Return each line of the entries that mentions the word "minus".

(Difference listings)
________________________________________

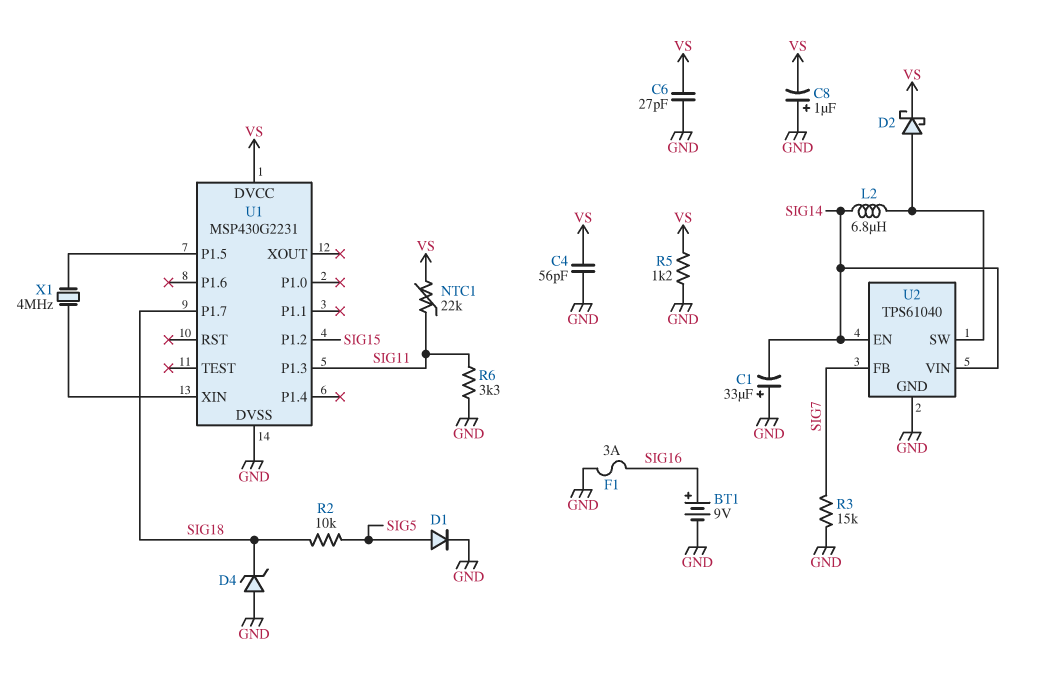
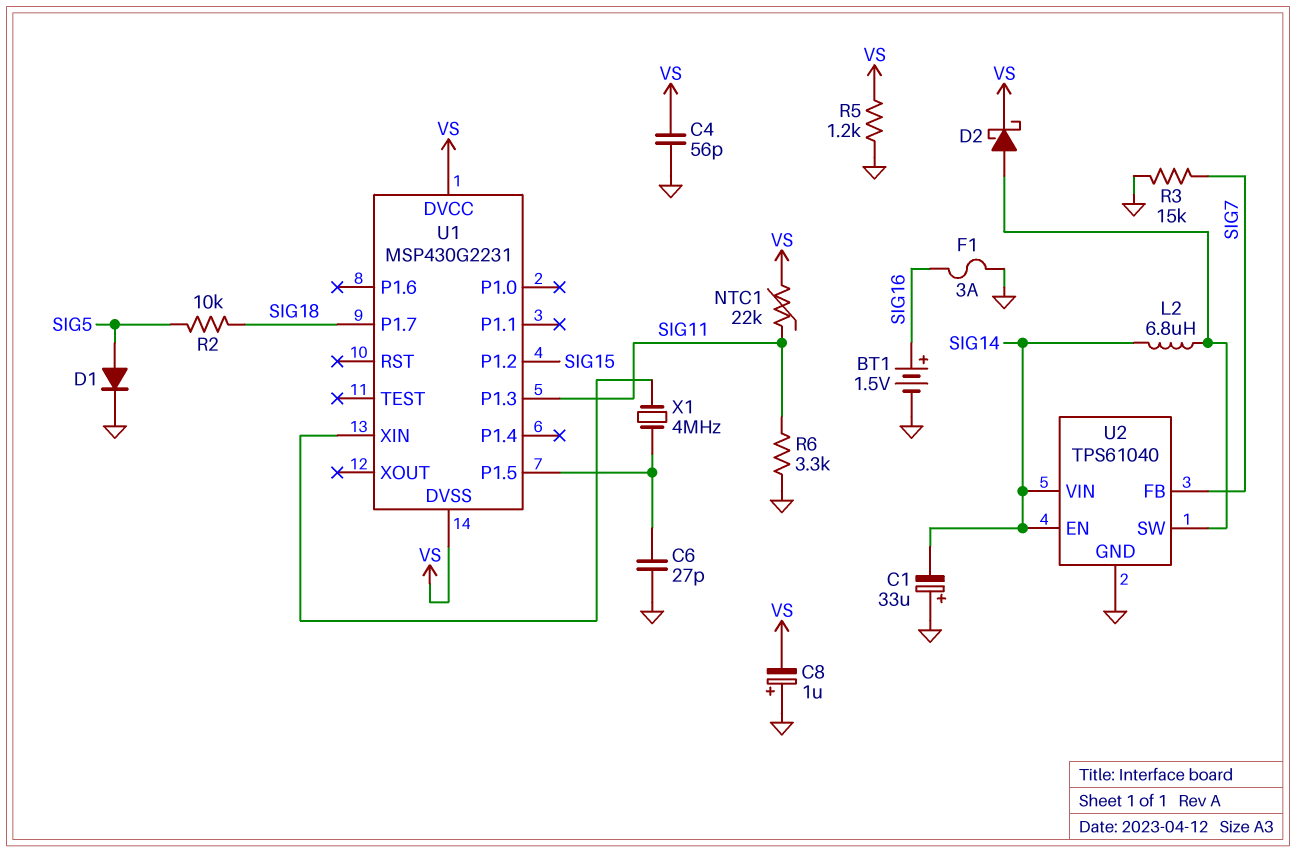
BT1: 9V (plus SIG16, minus GND) -> 1.5V (plus SIG16, minus GND)
C6: 27pF (GND, VS) -> 27pF (GND, U1/P1.5)
D4: zener (A GND, K SIG18) -> none
U1 pin DVSS: GND -> VS

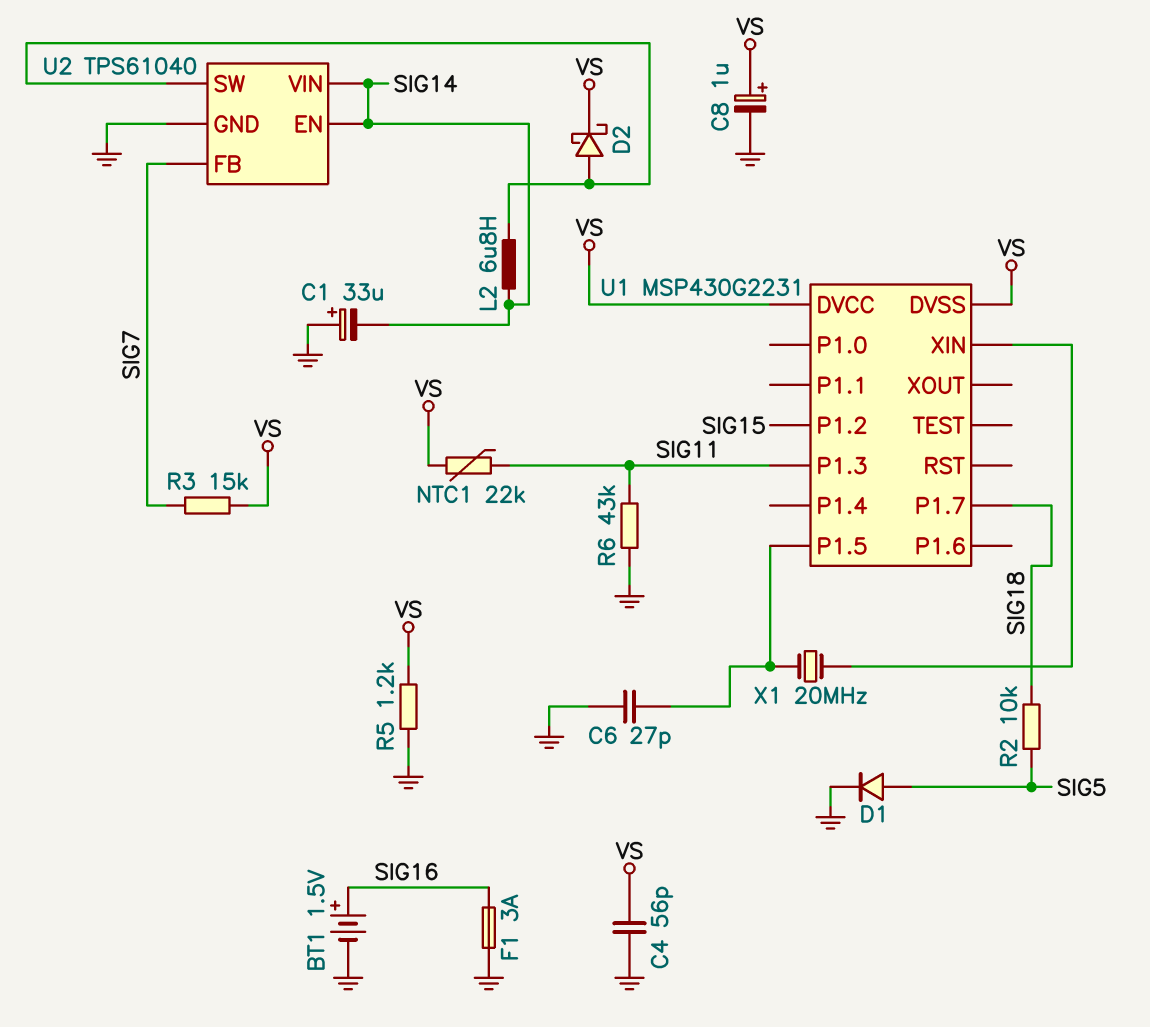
C8: 1uF (plus GND, minus VS) -> 1uF (plus VS, minus GND)
R3: 15k (GND, SIG7) -> 15k (SIG7, VS)
R6: 3.3k (GND, SIG11) -> 43k (GND, SIG11)
X1: 4MHz (U1/P1.5, U1/XIN) -> 20MHz (U1/P1.5, U1/XIN)

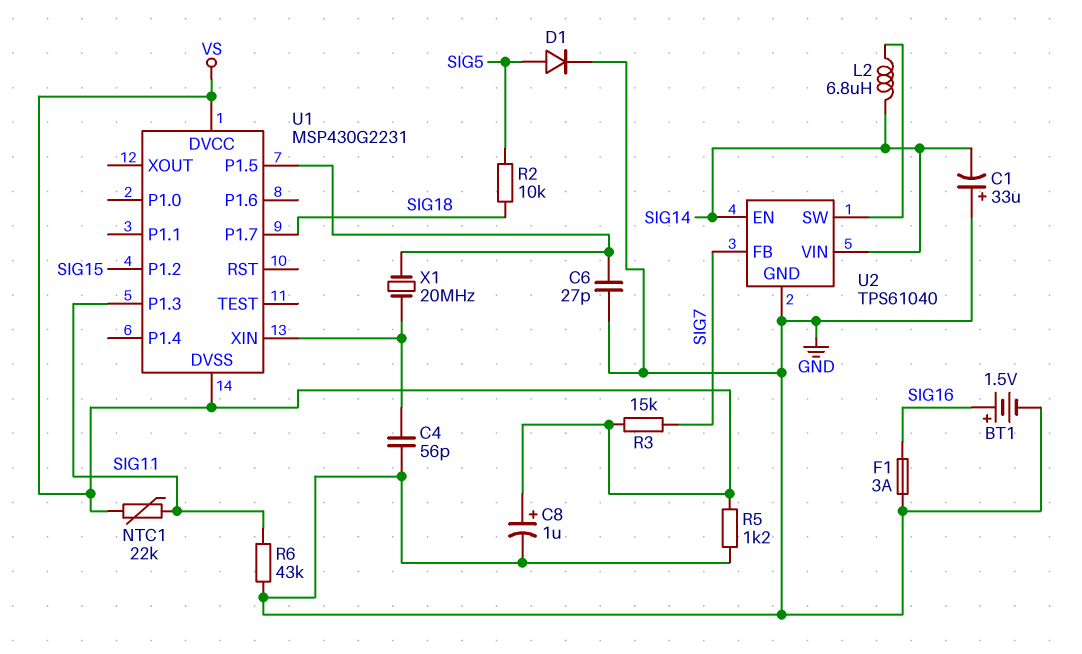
C4: 56pF (GND, VS) -> 56pF (GND, U1/XIN)
D2: schottky (A U2/SW, K VS) -> none

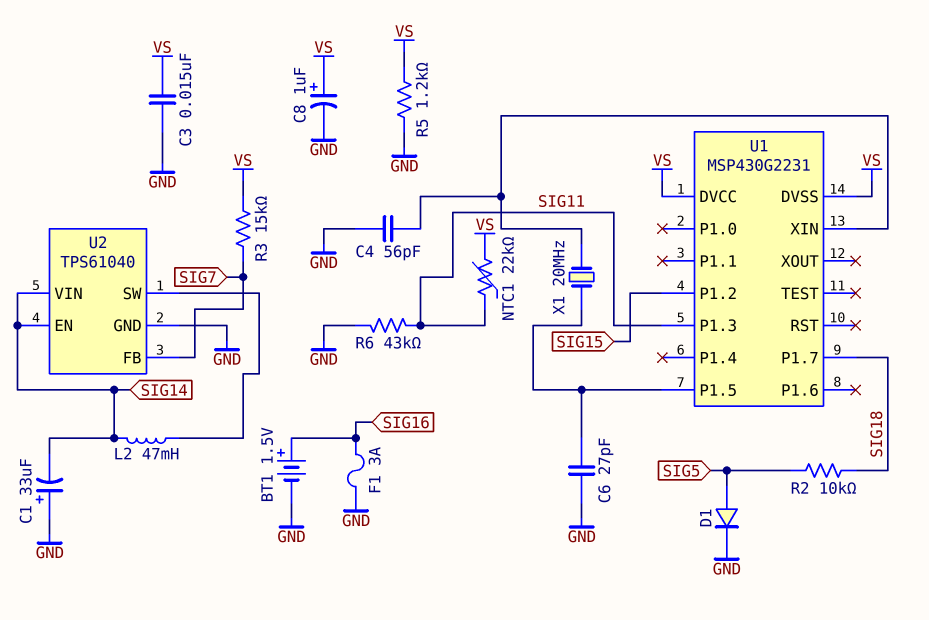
C3: none -> 15nF (GND, VS)
L2: 6.8uH (SIG14, U2/SW) -> 47mH (SIG14, U2/SW)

________________________________________

• _Answer to this problem_:
BT1: 9V (plus SIG16, minus GND) -> 1.5V (plus SIG16, minus GND)
C8: 1uF (plus GND, minus VS) -> 1uF (plus VS, minus GND)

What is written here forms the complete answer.